_Assignment:_ Report every line of the listing below in which the string "right" appears.

_Data section:_
◇ ◇ ◇

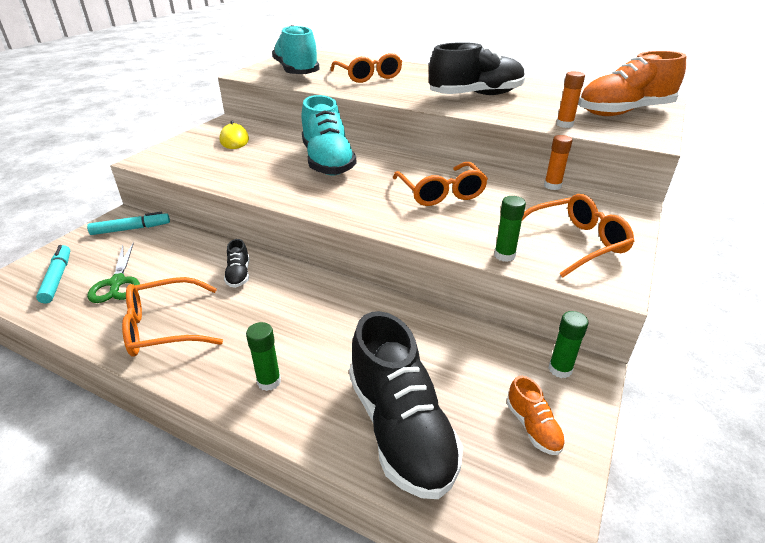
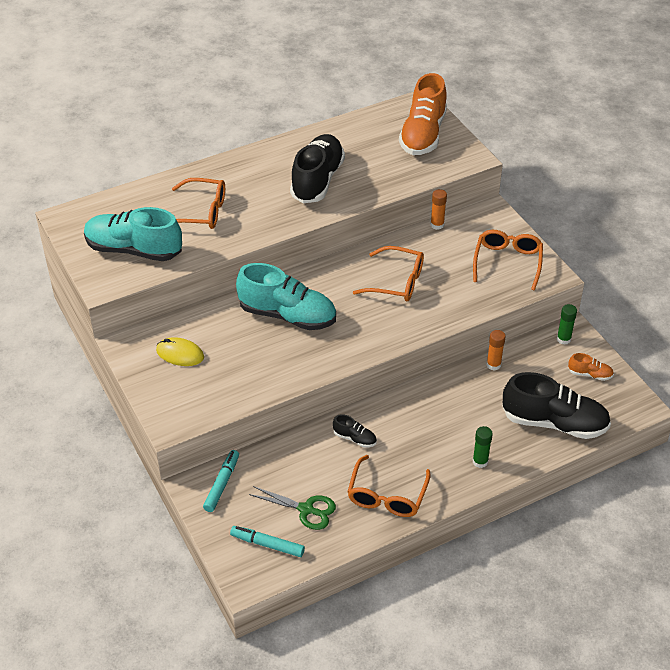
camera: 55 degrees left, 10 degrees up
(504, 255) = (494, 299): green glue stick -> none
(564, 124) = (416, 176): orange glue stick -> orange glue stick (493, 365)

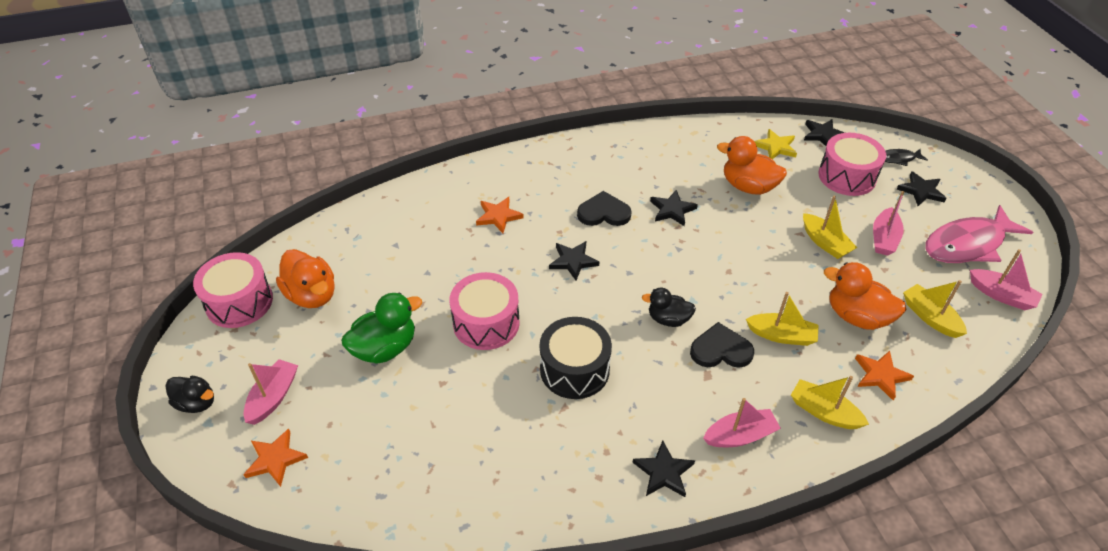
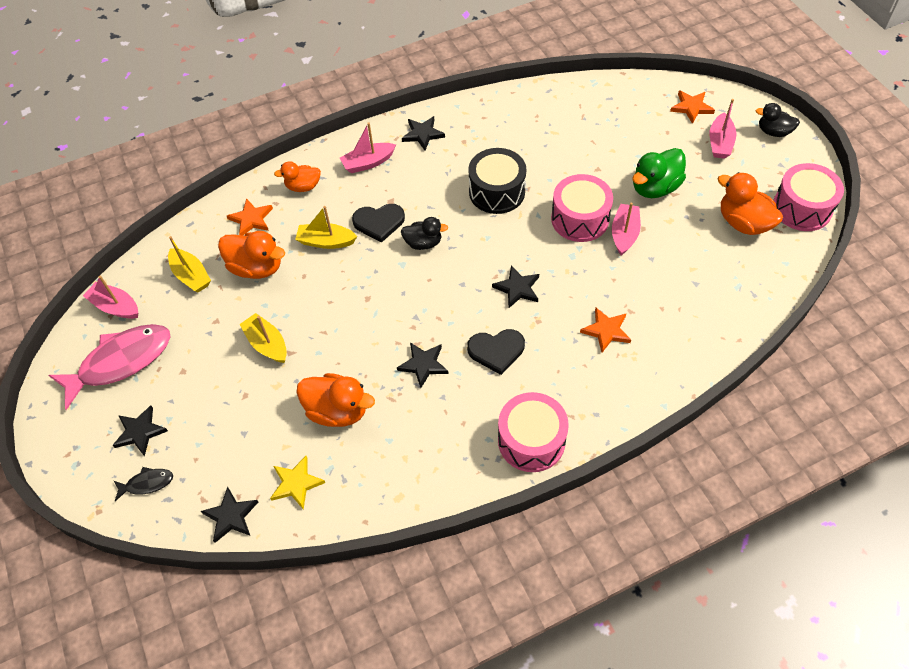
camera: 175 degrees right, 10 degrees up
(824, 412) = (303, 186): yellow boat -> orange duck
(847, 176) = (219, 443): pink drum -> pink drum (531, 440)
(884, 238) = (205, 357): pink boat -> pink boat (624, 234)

◇ ◇ ◇

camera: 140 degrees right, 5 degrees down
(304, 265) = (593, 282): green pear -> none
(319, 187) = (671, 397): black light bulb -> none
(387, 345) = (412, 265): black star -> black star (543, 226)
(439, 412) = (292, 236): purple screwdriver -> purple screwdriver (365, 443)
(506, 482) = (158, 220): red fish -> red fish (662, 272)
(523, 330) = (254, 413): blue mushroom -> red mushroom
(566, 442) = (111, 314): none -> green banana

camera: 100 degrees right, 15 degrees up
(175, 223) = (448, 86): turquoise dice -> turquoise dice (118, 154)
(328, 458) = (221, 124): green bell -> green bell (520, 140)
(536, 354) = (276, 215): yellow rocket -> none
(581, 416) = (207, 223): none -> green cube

◇ ◇ ◇

_Reply:_
camera: 175 degrees right, 10 degrees up
camera: 140 degrees right, 5 degrees down
camera: 100 degrees right, 15 degrees up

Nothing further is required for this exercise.